Extracted material —
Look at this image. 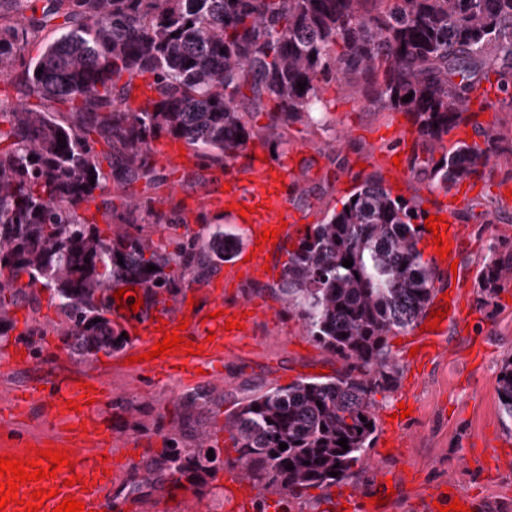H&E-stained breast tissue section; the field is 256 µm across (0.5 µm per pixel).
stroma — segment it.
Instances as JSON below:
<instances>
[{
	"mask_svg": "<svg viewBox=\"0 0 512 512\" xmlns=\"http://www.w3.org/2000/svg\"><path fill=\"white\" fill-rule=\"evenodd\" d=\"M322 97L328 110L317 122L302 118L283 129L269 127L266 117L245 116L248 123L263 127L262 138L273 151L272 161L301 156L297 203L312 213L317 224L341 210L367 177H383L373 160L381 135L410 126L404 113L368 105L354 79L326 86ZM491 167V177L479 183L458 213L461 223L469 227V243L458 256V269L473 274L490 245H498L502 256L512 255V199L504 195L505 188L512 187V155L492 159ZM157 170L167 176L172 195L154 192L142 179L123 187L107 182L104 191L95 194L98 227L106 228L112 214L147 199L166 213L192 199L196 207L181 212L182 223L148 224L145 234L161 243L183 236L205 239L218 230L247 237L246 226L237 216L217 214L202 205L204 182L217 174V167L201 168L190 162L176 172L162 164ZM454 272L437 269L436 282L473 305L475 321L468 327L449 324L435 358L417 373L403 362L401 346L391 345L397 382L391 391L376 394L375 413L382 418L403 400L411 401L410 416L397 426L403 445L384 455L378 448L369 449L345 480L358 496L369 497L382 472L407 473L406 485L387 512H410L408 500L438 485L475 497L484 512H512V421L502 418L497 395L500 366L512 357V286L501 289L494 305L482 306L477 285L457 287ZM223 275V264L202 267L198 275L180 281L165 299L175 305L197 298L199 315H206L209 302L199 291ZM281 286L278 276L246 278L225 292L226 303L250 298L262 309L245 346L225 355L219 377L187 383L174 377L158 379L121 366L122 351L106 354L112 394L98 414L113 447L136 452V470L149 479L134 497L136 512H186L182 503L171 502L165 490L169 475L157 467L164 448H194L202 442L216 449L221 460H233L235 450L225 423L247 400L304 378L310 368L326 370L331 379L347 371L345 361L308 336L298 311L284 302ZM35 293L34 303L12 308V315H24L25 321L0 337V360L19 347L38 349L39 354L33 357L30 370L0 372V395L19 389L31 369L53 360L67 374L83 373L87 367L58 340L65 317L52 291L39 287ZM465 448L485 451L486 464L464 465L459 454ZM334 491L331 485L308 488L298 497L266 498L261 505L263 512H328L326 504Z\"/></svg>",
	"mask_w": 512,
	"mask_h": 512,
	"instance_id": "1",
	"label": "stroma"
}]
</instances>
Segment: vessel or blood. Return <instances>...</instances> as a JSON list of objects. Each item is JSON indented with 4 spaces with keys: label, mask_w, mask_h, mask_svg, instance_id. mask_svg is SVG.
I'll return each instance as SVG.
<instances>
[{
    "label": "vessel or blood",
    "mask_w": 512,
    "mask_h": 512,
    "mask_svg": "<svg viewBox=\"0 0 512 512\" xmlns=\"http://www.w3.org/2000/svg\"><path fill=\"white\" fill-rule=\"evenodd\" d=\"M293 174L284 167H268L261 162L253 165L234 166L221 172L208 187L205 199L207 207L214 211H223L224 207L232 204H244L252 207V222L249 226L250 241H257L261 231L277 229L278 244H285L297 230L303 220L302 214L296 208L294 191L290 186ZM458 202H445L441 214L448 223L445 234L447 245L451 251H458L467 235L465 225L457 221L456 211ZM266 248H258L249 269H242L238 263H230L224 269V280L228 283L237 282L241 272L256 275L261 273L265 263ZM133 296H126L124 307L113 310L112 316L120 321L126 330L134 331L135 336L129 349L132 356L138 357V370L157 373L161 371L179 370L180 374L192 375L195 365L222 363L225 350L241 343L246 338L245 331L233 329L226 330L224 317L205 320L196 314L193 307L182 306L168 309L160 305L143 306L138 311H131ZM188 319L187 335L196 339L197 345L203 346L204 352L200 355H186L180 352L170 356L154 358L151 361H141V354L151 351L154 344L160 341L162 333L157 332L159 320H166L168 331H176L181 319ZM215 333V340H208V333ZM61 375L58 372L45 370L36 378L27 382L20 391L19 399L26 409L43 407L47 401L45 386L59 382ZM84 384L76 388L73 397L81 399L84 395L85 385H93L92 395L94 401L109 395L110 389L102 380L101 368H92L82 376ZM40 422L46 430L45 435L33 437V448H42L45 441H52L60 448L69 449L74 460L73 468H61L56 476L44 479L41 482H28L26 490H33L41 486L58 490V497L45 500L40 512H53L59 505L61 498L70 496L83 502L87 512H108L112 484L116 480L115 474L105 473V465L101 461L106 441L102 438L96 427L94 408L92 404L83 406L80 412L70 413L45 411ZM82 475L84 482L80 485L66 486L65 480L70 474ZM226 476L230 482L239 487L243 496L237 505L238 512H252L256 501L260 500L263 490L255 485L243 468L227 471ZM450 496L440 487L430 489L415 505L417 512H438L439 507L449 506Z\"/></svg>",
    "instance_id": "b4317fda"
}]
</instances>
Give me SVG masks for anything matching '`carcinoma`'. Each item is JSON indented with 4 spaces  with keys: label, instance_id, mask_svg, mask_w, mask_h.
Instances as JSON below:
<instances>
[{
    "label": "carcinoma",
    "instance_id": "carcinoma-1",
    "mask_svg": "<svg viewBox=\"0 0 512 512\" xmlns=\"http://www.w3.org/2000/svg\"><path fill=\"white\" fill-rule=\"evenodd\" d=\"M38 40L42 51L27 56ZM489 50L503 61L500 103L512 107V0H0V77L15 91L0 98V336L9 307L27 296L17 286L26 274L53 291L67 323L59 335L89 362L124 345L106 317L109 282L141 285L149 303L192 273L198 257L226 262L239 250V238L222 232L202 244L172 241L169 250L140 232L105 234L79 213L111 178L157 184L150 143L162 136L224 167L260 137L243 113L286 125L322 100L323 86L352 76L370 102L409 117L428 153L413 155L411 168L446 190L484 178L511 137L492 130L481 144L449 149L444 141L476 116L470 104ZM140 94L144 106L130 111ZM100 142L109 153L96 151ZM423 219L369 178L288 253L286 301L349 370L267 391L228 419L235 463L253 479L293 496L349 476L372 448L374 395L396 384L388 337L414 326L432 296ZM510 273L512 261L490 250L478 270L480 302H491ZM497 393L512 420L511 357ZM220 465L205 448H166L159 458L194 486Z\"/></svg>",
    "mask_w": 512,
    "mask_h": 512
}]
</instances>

Task goal — Look over the records above and copy each line that includes the string "indented".

Solution —
Segment: vessel or blood. Return <instances>...</instances> as a JSON list of objects. Each item is JSON indented with 4 spaces with keys: label, mask_w, mask_h, mask_svg, instance_id. mask_svg is SVG.
Give me SVG masks for anything matching '`carcinoma`'. Each item is JSON indented with 4 spaces  with keys: label, instance_id, mask_svg, mask_w, mask_h.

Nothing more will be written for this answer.